What is needed => I need each line of the entries below that includes the string "spinning".

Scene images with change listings
· · · · ·

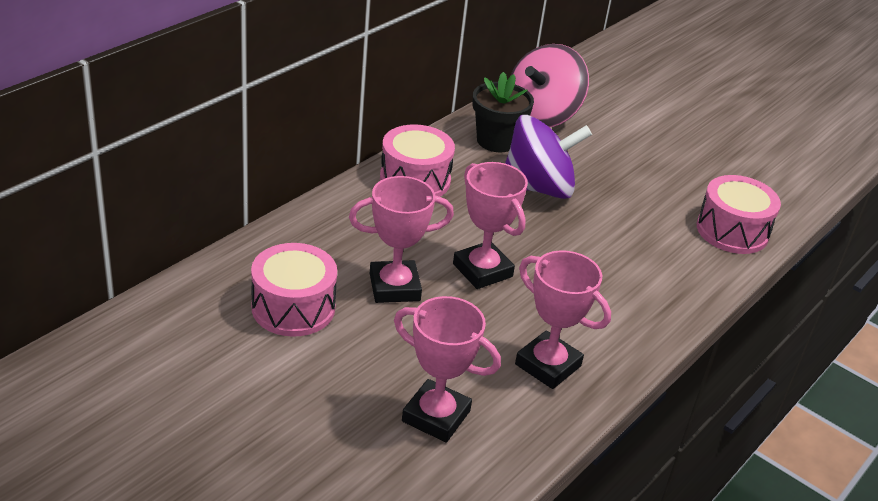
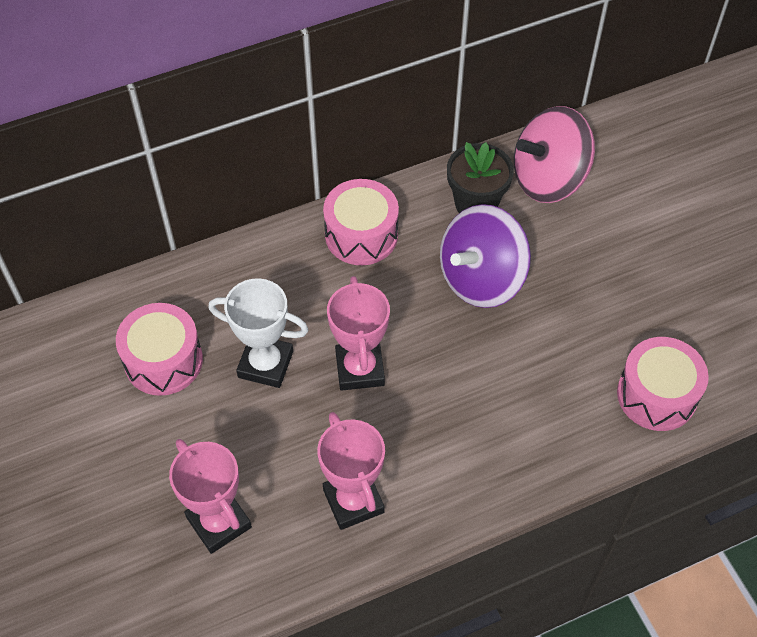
camera: 30 degrees right, 20 degrees up
(394, 287) = (265, 364): pink trophy -> white trophy
(538, 188) = (481, 278): purple spinning top -> purple spinning top turned 120 degrees clockwise

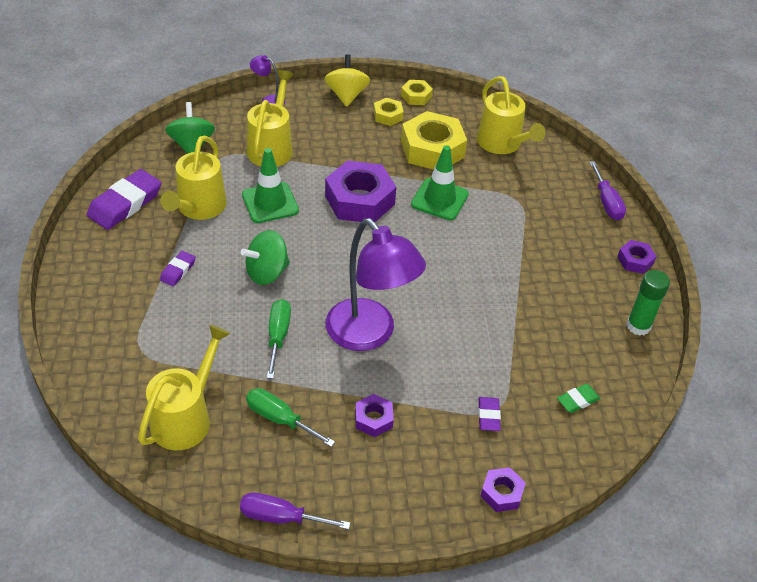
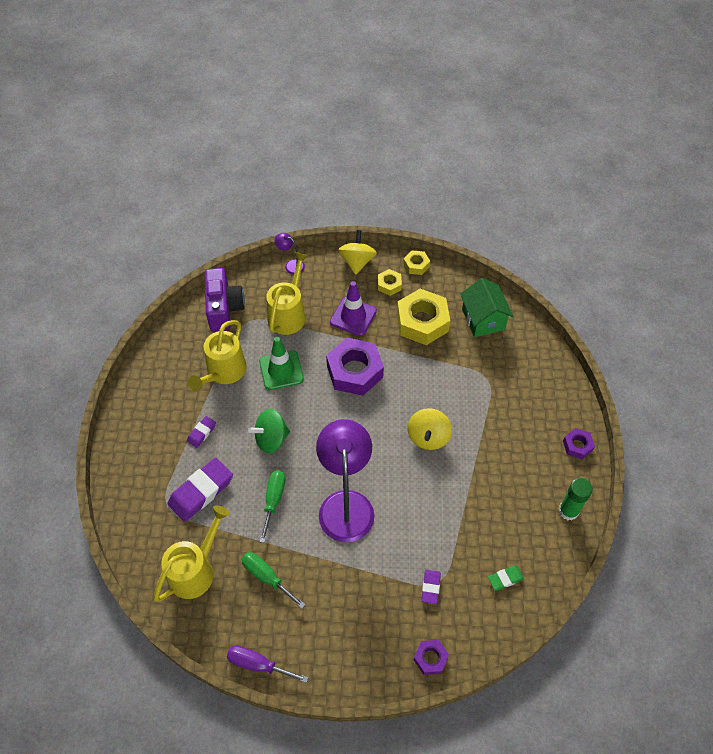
camera: 10 degrees right, 10 degrees up
(125, 204) = (166, 365): purple eraser -> purple eraser (201, 491)
(192, 145) = (224, 308): green spinning top -> purple camera
(350, 147) = (353, 316): none -> purple traffic cone
(369, 335) = (346, 504): purple lamp -> purple lamp turned 150 degrees counterclockwise
(373, 419) = (339, 583): purple nut -> none
(439, 199) = (421, 374): green traffic cone -> none
(458, 261) = (428, 437): none -> yellow spinning top
(502, 144) = (483, 319): yellow watering can -> green house
(606, 202) = (563, 385): purple screwdriver -> none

· · · · ·

Answer for this exercise =>
(538, 188) = (481, 278): purple spinning top -> purple spinning top turned 120 degrees clockwise
(192, 145) = (224, 308): green spinning top -> purple camera
(458, 261) = (428, 437): none -> yellow spinning top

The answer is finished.